"""

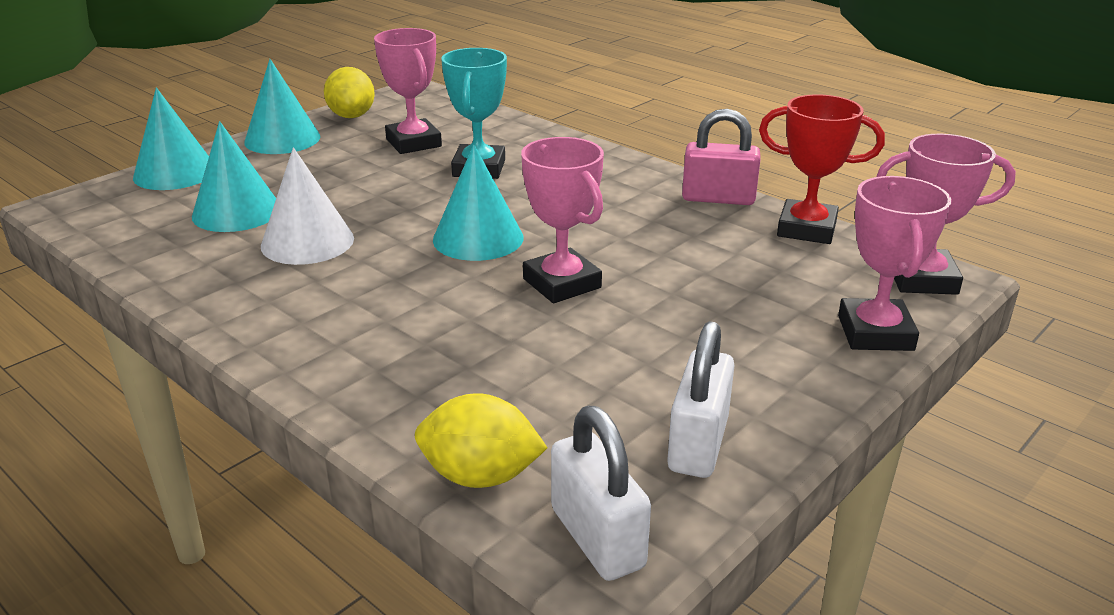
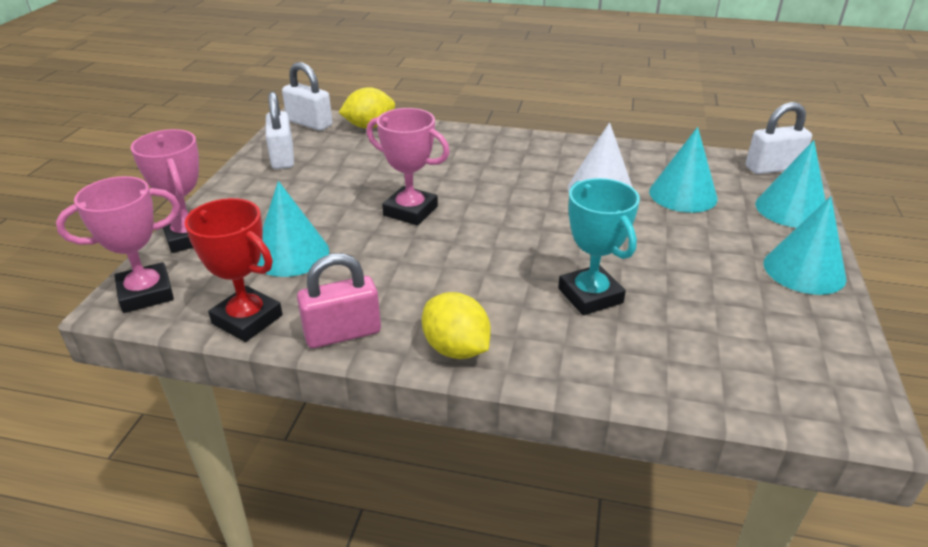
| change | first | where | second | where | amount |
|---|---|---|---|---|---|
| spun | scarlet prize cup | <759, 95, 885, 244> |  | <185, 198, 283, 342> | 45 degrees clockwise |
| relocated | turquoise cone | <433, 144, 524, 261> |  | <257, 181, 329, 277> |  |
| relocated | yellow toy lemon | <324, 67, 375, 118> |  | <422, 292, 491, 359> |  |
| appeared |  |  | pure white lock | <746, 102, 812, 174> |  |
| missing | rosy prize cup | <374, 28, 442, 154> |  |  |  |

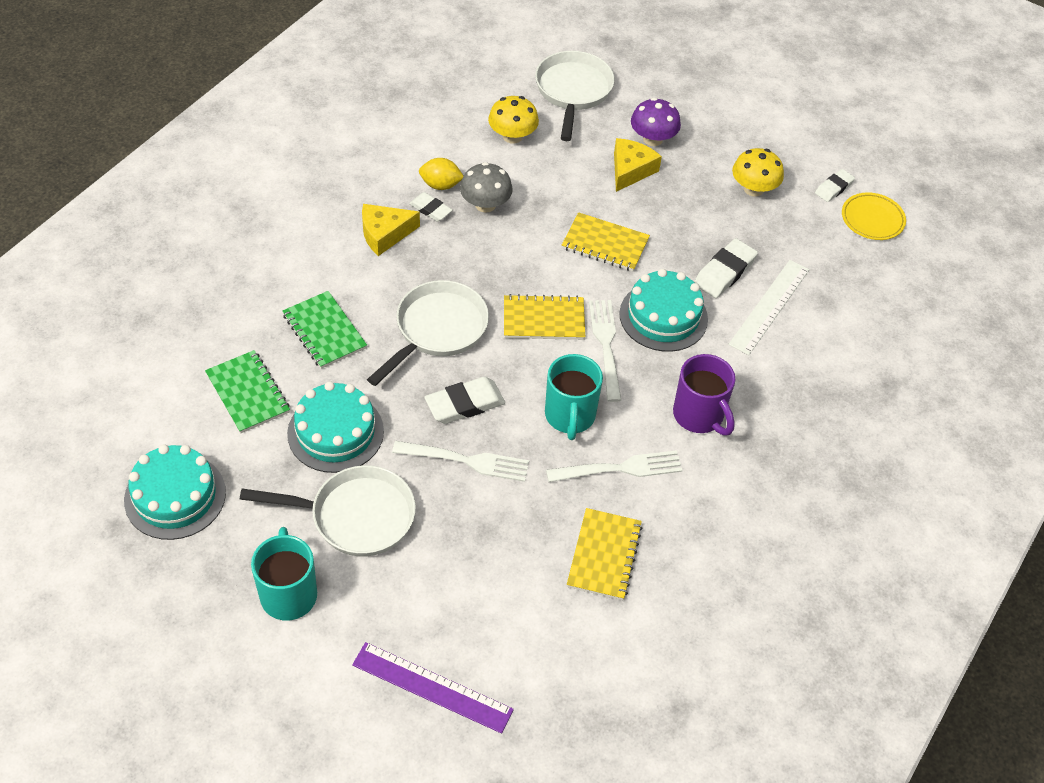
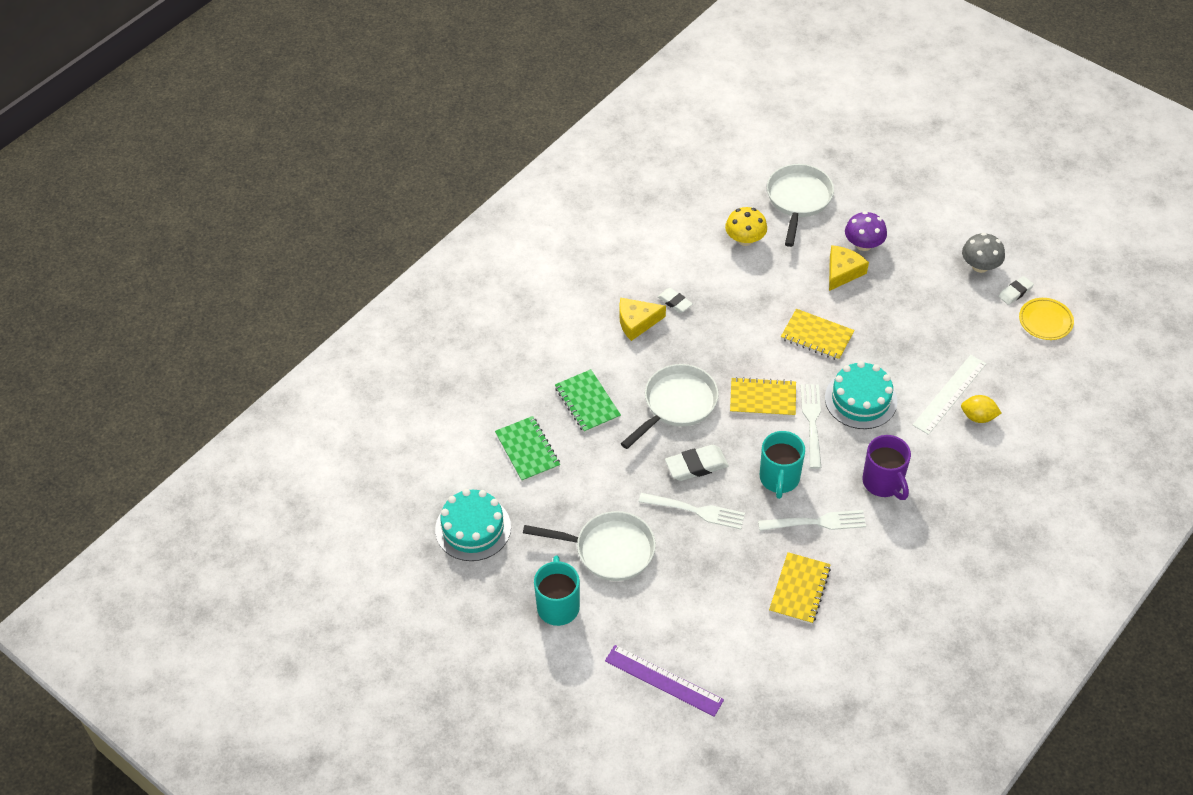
| change | first | where | second | where | amount |
|---|---|---|---|---|---|
| relocated | yellow toy lemon | <419, 158, 463, 190> |  | <961, 395, 1001, 423> |  |
| relocated | gray fungus | <460, 162, 513, 213> |  | <962, 233, 1005, 273> |  |
| missing | turquoise cake | <287, 381, 384, 473> |  |  |  |
| missing | pure white gum eraser | <694, 238, 758, 298> |  |  |  |
| missing | yellow fungus | <732, 148, 784, 197> |  |  |  |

"""

--- To do ---
Exclude the pictures and reproduce every entry exactly.

--- Output of the task ---
| change | first | where | second | where | amount |
|---|---|---|---|---|---|
| spun | scarlet prize cup | <759, 95, 885, 244> |  | <185, 198, 283, 342> | 45 degrees clockwise |
| relocated | turquoise cone | <433, 144, 524, 261> |  | <257, 181, 329, 277> |  |
| relocated | yellow toy lemon | <324, 67, 375, 118> |  | <422, 292, 491, 359> |  |
| appeared |  |  | pure white lock | <746, 102, 812, 174> |  |
| missing | rosy prize cup | <374, 28, 442, 154> |  |  |  |

| change | first | where | second | where | amount |
|---|---|---|---|---|---|
| relocated | yellow toy lemon | <419, 158, 463, 190> |  | <961, 395, 1001, 423> |  |
| relocated | gray fungus | <460, 162, 513, 213> |  | <962, 233, 1005, 273> |  |
| missing | turquoise cake | <287, 381, 384, 473> |  |  |  |
| missing | pure white gum eraser | <694, 238, 758, 298> |  |  |  |
| missing | yellow fungus | <732, 148, 784, 197> |  |  |  |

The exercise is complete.